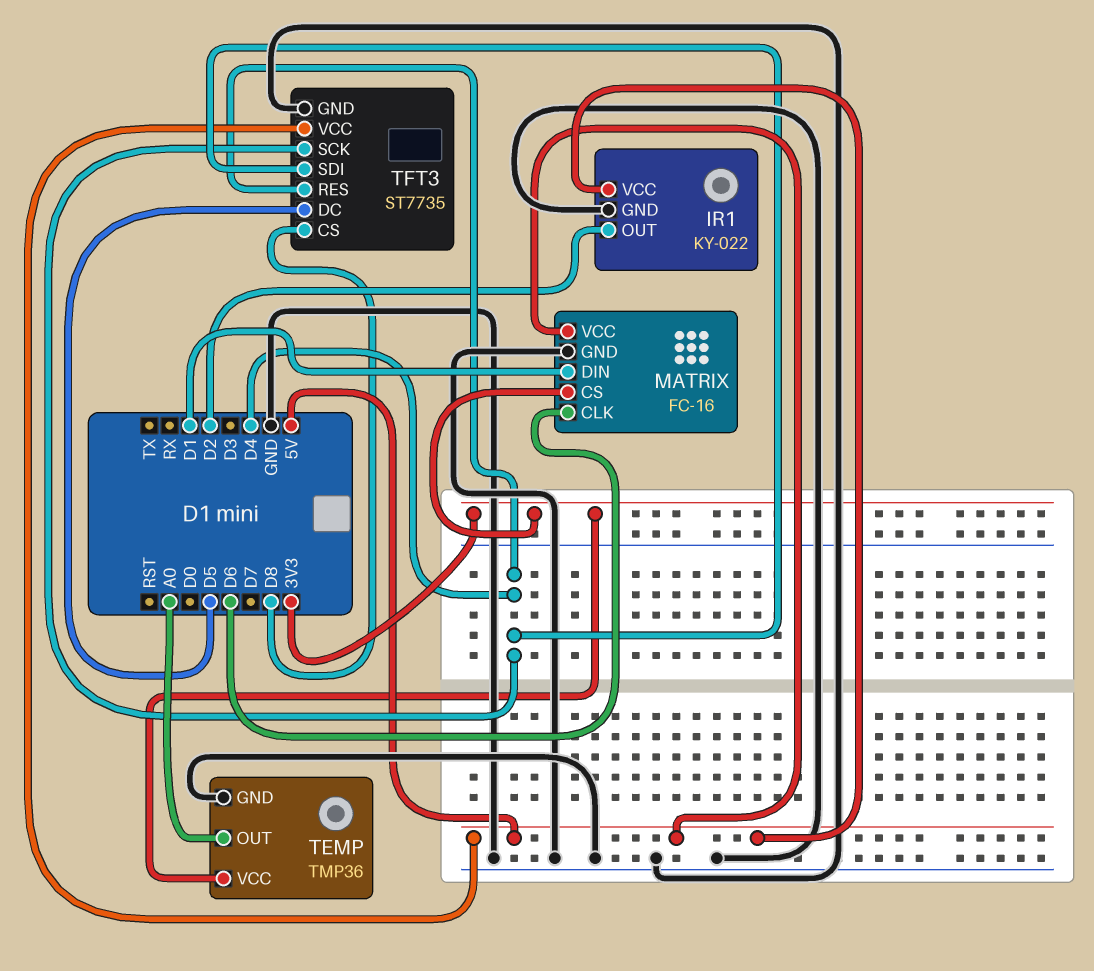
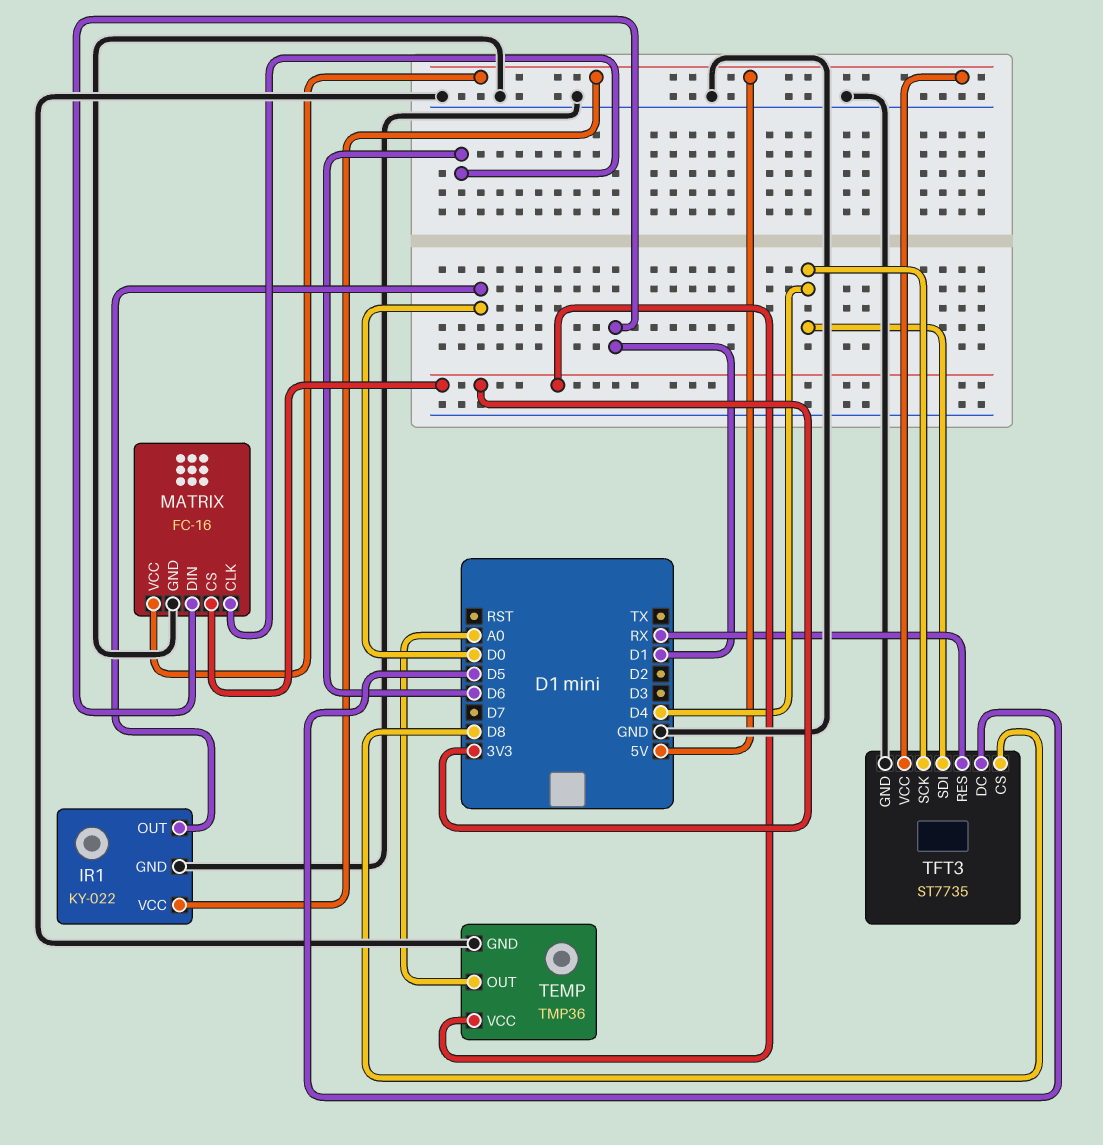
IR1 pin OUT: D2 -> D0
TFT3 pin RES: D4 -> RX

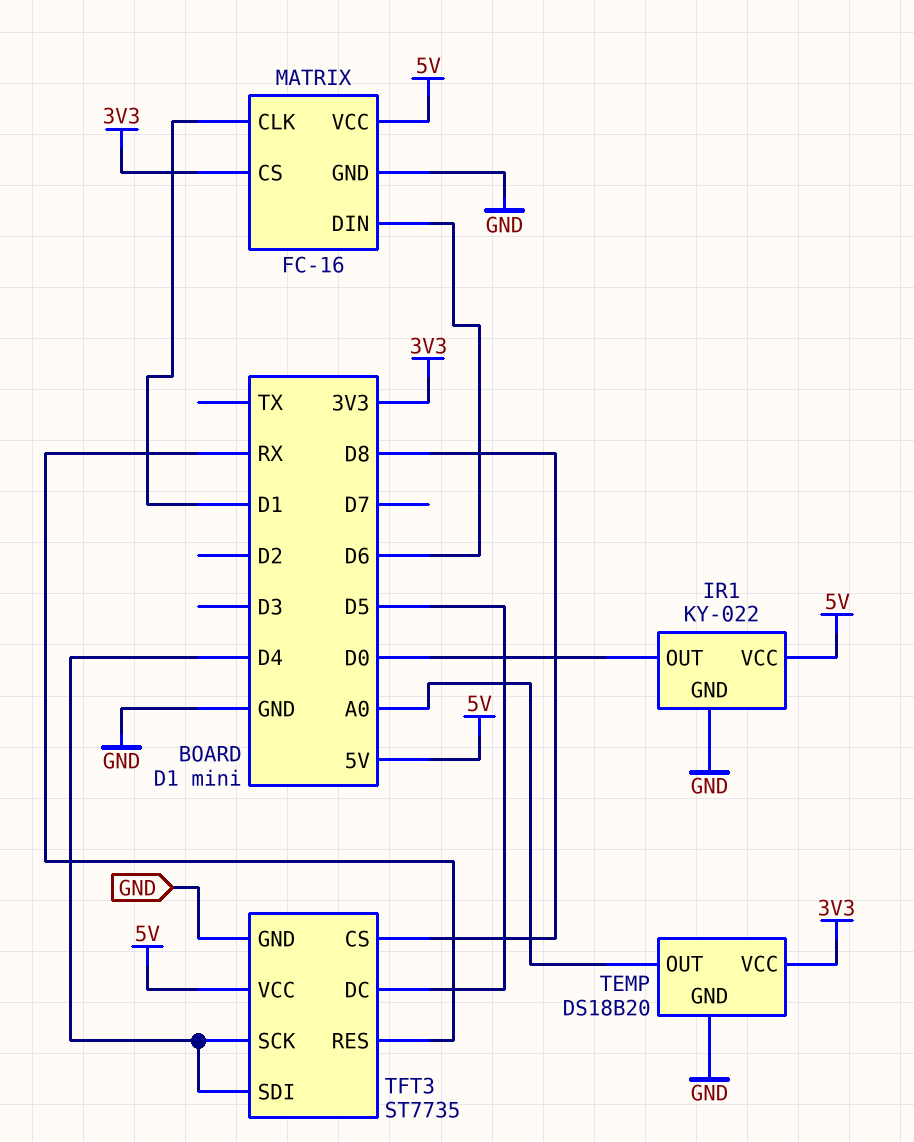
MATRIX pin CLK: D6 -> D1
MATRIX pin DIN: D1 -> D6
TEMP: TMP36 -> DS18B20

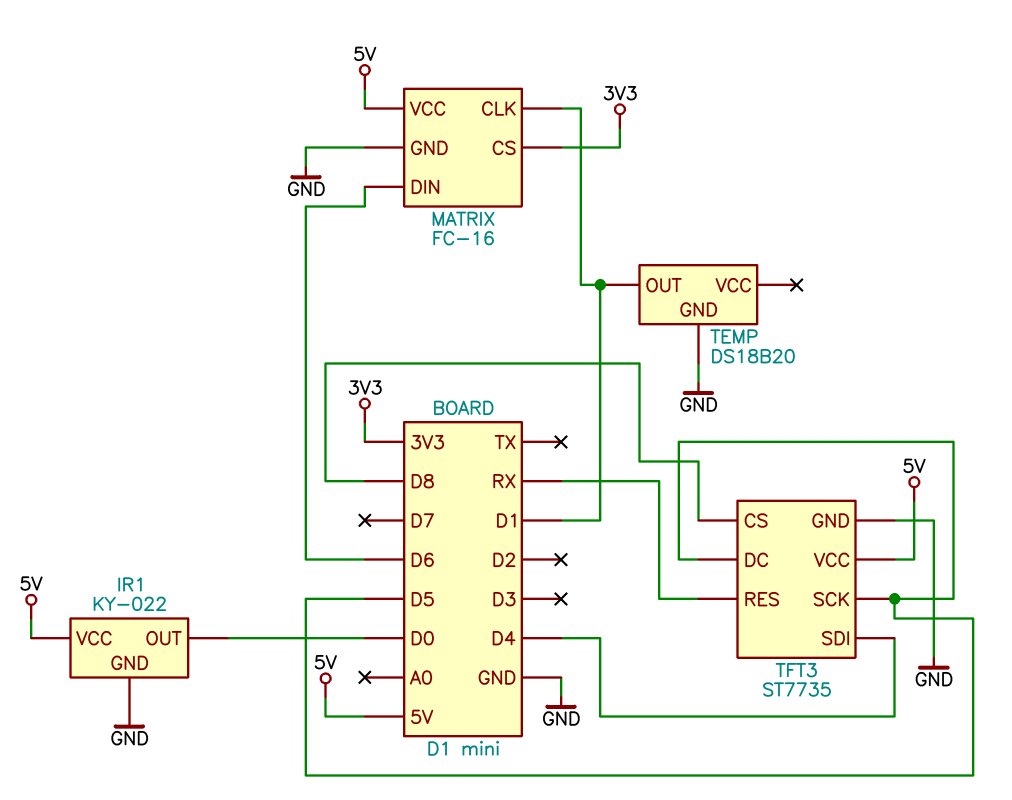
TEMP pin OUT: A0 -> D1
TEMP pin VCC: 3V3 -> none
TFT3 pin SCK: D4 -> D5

^^^^^^^^

* **PROBLEM TO SOLVE**:
This exercise calls for the records to be given again exactly, without the images.

* **RESULT OF THE TASK**:
IR1 pin OUT: D2 -> D0
TFT3 pin RES: D4 -> RX

MATRIX pin CLK: D6 -> D1
MATRIX pin DIN: D1 -> D6
TEMP: TMP36 -> DS18B20

TEMP pin OUT: A0 -> D1
TEMP pin VCC: 3V3 -> none
TFT3 pin SCK: D4 -> D5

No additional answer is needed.